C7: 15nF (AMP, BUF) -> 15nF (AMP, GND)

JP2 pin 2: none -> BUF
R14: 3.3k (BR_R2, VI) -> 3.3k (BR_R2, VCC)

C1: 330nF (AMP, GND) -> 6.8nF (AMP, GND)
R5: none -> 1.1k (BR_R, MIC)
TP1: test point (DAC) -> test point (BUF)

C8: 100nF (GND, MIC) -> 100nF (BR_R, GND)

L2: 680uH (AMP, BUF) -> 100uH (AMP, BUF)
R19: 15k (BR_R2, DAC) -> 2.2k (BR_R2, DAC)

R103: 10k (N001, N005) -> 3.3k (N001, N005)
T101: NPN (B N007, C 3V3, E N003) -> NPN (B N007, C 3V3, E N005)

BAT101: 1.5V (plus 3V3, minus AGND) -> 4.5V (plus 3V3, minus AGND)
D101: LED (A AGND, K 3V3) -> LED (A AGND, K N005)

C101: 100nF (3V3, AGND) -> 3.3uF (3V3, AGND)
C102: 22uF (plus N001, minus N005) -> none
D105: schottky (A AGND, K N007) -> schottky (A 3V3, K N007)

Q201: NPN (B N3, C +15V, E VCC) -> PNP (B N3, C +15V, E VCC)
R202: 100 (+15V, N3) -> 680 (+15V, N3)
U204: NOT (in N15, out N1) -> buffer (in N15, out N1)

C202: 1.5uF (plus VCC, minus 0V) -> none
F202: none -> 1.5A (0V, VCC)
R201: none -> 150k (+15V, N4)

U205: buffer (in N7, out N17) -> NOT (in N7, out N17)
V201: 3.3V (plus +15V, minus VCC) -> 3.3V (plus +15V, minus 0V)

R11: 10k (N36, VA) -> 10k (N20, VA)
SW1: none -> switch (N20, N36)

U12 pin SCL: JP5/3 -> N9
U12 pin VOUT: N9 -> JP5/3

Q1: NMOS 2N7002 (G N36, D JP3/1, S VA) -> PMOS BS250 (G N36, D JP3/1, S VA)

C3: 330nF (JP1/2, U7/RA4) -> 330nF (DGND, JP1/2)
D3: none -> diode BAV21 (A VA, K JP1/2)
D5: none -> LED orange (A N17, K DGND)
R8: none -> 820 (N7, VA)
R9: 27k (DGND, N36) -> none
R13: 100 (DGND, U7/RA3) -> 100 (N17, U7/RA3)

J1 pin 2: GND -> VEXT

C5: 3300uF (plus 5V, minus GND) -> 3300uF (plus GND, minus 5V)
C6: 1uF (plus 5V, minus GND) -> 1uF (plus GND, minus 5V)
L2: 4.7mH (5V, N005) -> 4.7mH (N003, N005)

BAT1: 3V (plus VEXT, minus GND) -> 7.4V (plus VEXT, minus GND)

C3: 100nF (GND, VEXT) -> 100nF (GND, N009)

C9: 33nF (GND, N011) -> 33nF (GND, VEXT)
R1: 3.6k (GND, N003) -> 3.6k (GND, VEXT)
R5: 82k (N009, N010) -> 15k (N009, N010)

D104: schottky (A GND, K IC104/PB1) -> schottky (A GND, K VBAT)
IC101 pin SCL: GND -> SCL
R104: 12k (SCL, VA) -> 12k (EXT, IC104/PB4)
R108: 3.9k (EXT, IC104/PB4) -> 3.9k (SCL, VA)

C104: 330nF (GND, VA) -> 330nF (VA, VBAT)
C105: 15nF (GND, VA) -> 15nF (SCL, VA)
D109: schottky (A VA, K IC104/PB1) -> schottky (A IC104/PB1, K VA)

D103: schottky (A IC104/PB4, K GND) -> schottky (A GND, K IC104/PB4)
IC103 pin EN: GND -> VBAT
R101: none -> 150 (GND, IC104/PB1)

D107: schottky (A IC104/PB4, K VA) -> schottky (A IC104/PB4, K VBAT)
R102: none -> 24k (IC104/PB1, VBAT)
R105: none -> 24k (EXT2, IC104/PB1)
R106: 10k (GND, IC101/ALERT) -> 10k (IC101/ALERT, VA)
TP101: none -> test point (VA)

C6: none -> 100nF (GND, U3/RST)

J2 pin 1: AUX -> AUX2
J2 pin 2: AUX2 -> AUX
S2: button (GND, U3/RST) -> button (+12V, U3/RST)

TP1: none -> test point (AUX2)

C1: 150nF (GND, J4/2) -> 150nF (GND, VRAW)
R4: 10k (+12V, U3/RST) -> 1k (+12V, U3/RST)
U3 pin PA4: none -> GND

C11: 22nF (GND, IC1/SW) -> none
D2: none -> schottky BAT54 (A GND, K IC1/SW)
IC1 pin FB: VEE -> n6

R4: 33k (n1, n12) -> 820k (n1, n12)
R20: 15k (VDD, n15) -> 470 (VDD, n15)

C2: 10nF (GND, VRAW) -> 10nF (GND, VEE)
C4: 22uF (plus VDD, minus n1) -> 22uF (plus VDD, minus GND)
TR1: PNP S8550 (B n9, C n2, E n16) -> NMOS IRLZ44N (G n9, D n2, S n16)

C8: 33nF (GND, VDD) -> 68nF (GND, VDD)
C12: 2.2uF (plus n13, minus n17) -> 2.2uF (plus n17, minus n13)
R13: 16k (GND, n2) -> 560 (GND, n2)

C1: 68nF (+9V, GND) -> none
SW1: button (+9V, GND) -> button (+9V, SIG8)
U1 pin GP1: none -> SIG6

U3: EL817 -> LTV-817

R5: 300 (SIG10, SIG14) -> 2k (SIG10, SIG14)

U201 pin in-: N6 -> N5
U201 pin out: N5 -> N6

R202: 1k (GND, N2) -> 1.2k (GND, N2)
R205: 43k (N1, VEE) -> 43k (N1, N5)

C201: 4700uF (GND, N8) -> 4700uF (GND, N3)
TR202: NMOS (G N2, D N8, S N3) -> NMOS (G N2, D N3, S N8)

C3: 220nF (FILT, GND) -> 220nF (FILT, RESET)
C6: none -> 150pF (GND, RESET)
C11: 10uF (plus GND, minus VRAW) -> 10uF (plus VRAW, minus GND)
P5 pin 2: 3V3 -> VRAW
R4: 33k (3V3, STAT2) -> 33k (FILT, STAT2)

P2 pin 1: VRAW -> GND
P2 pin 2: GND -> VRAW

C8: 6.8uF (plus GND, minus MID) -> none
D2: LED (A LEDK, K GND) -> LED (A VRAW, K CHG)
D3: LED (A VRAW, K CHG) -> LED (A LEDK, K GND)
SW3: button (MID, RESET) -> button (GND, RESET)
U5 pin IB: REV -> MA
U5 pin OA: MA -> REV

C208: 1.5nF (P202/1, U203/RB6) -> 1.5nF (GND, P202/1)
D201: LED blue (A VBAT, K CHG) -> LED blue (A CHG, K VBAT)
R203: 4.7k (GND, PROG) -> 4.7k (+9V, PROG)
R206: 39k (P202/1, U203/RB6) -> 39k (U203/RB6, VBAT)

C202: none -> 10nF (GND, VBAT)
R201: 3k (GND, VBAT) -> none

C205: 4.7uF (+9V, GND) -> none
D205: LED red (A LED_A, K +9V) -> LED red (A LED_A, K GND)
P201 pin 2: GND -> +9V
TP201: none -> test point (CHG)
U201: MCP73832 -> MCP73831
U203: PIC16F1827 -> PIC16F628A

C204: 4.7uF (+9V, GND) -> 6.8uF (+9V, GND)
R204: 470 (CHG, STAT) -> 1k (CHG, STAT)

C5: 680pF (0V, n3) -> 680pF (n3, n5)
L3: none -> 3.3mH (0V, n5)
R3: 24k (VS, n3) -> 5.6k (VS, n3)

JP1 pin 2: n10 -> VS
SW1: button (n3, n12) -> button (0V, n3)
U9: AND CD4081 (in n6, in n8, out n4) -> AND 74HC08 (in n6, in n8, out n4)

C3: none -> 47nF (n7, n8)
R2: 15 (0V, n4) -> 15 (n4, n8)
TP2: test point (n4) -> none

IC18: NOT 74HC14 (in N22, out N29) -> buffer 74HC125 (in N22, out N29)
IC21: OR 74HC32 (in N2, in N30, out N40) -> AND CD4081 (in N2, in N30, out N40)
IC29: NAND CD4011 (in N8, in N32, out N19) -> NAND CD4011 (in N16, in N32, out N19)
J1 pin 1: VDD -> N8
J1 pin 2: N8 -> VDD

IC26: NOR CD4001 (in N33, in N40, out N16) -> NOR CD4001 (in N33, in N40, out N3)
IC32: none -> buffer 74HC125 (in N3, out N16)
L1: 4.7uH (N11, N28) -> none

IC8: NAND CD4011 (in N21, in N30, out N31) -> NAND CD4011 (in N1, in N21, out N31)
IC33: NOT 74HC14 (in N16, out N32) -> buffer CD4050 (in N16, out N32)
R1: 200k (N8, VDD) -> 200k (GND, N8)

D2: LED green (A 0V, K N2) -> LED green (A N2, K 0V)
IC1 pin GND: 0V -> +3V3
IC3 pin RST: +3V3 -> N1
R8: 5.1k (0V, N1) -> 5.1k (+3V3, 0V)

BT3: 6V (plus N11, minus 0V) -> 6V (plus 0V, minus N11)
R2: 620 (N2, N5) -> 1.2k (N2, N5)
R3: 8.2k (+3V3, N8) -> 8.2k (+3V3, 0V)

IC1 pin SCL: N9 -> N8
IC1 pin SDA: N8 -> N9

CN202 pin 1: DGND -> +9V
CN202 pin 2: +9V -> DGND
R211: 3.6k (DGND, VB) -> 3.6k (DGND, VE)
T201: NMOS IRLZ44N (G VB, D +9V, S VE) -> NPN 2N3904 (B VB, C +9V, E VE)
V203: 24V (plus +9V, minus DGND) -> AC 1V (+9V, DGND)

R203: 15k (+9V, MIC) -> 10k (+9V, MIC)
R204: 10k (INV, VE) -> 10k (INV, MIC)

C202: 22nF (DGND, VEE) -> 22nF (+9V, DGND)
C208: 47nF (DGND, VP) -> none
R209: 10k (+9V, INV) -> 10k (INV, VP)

## WHAT TO DO
Using the records above, output exactly the lines from the first through the line that contains "C8: 100nF (GND, MIC) -> 100nF (BR_R, GND)", with both of those included.

## TASK SOLUTION
C7: 15nF (AMP, BUF) -> 15nF (AMP, GND)

JP2 pin 2: none -> BUF
R14: 3.3k (BR_R2, VI) -> 3.3k (BR_R2, VCC)

C1: 330nF (AMP, GND) -> 6.8nF (AMP, GND)
R5: none -> 1.1k (BR_R, MIC)
TP1: test point (DAC) -> test point (BUF)

C8: 100nF (GND, MIC) -> 100nF (BR_R, GND)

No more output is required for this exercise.